Work instruction:
A full, exact copy of the listing is needed, with images omitted.

Exercise data:
--- START ---

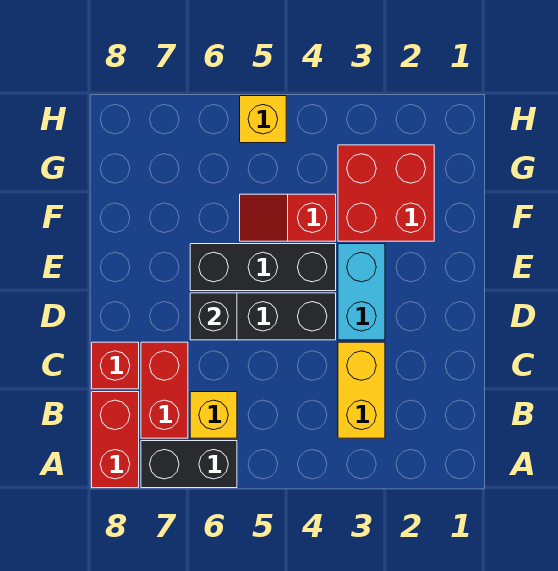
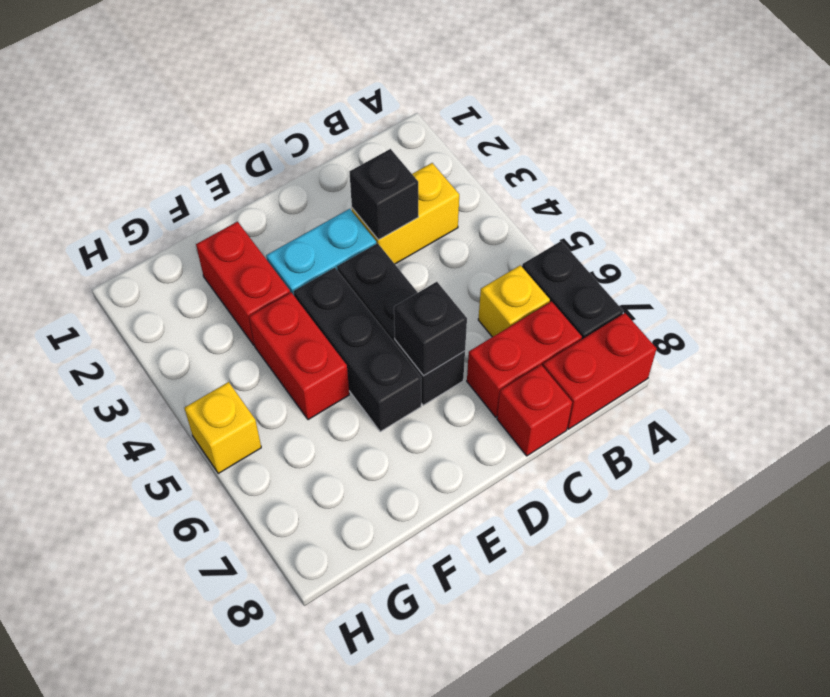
none -> black brick C3 level 2
red brick F2:G3 level 1 -> red brick F2:F3 level 1
red slope F4:F5 level 1 top 4 -> red brick F4:F5 level 1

--- END ---

Response area:
none -> black brick C3 level 2
red brick F2:G3 level 1 -> red brick F2:F3 level 1
red slope F4:F5 level 1 top 4 -> red brick F4:F5 level 1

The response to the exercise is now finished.